Content starts

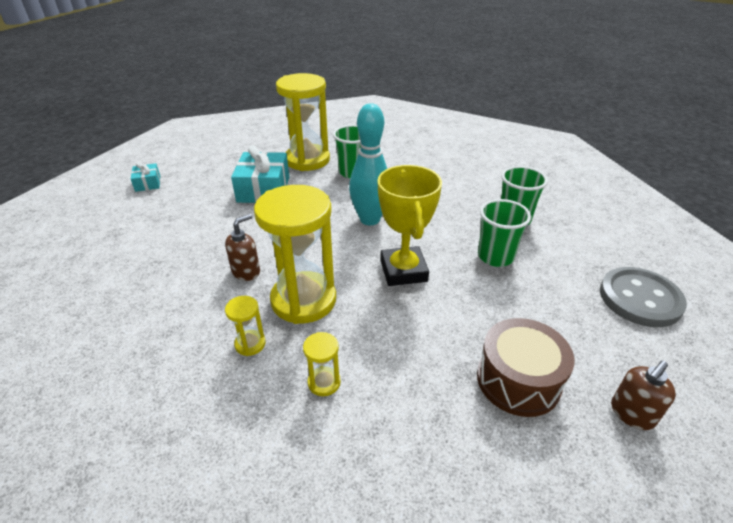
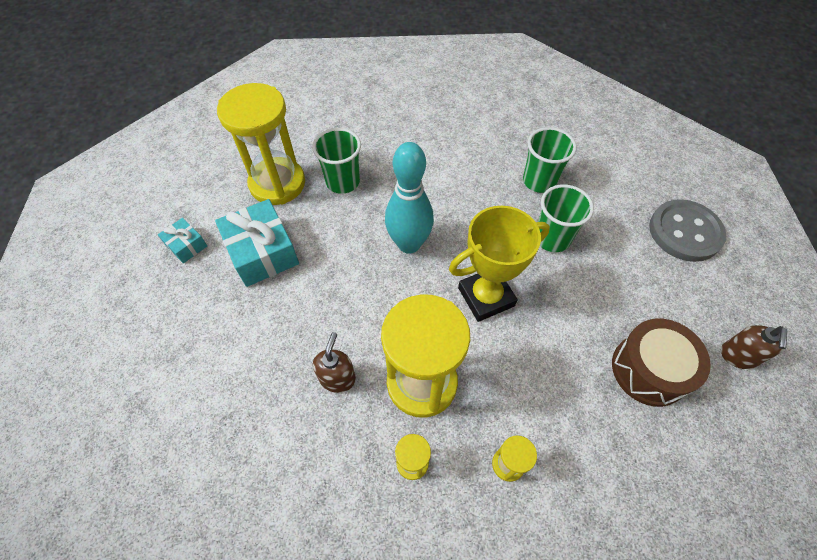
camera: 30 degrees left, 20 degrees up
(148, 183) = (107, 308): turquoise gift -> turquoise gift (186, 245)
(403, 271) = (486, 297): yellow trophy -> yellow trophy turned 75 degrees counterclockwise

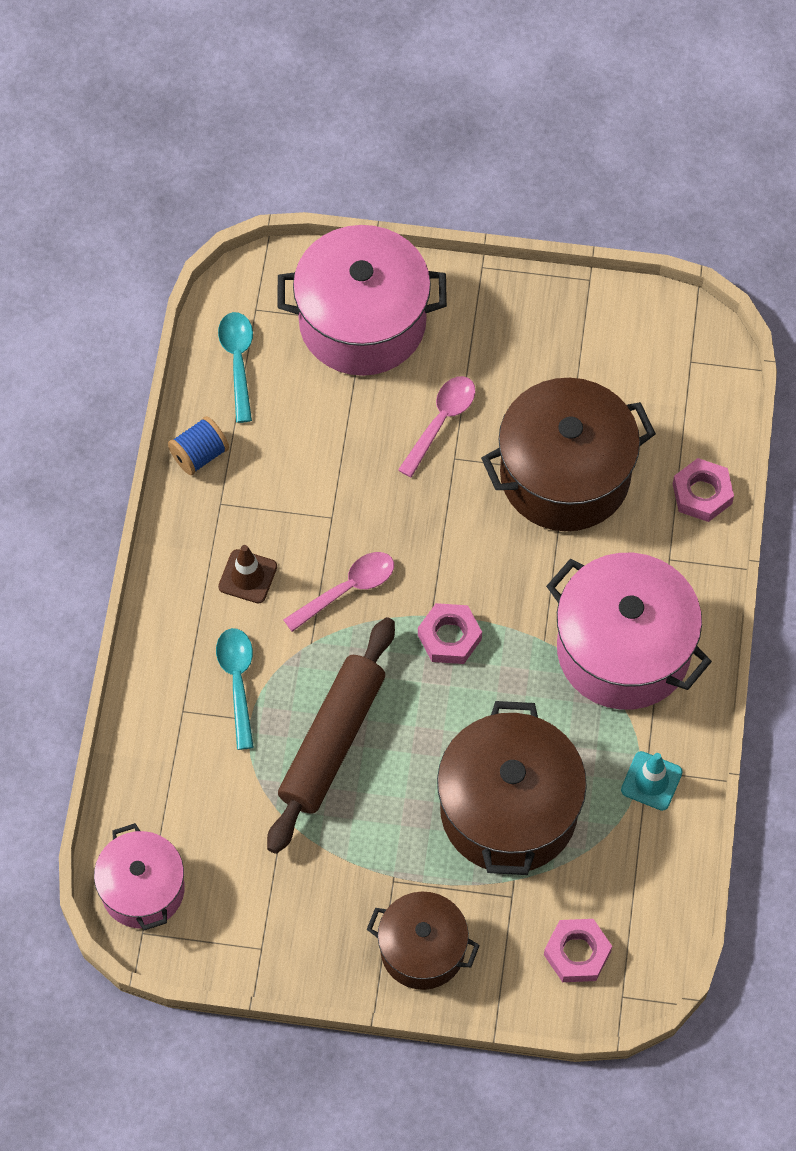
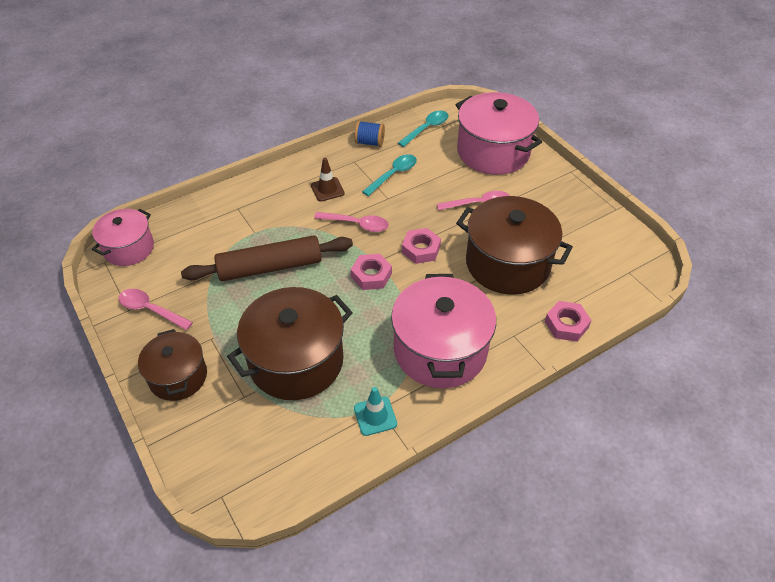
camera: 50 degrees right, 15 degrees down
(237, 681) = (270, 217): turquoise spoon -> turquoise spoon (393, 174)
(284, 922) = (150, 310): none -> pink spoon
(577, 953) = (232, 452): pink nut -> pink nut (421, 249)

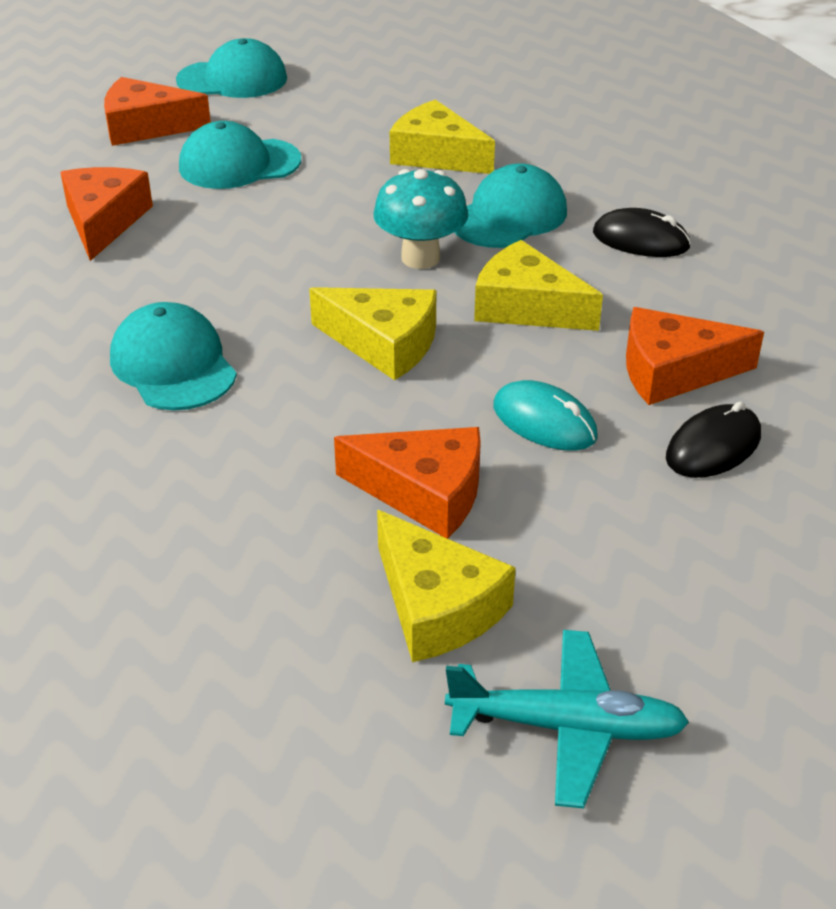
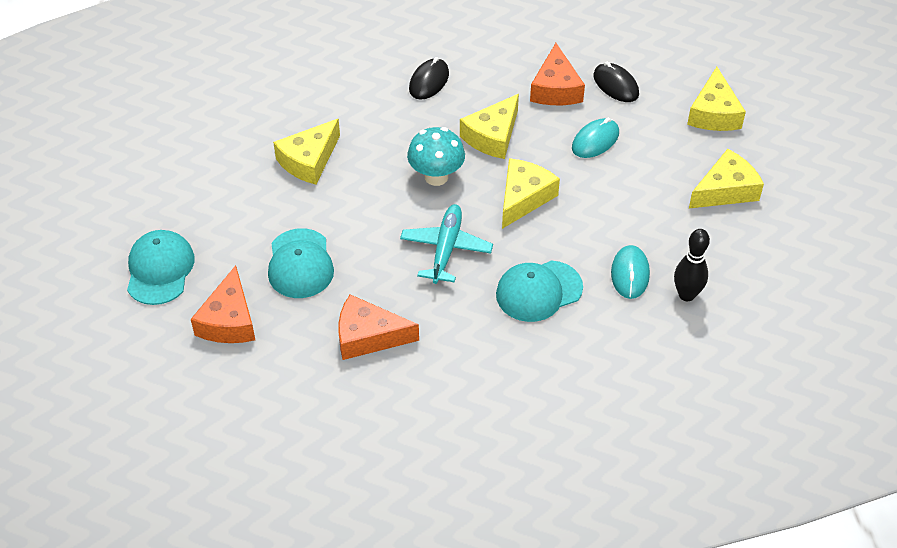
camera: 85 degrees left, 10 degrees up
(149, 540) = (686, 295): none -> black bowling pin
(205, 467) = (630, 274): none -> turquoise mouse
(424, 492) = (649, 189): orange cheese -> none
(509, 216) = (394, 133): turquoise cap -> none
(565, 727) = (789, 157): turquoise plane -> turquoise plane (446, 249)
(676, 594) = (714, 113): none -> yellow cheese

Content ends

◆ YOUR OBJECTIVE ◆
Please reproduce exactly and only the lines from the first line of the records through the line containing "camera: 85 degrees left, 10 degrees up", both included, omitting any pictures.

◆ RESULT OF THE TASK ◆
camera: 30 degrees left, 20 degrees up
(148, 183) = (107, 308): turquoise gift -> turquoise gift (186, 245)
(403, 271) = (486, 297): yellow trophy -> yellow trophy turned 75 degrees counterclockwise

camera: 50 degrees right, 15 degrees down
(237, 681) = (270, 217): turquoise spoon -> turquoise spoon (393, 174)
(284, 922) = (150, 310): none -> pink spoon
(577, 953) = (232, 452): pink nut -> pink nut (421, 249)

camera: 85 degrees left, 10 degrees up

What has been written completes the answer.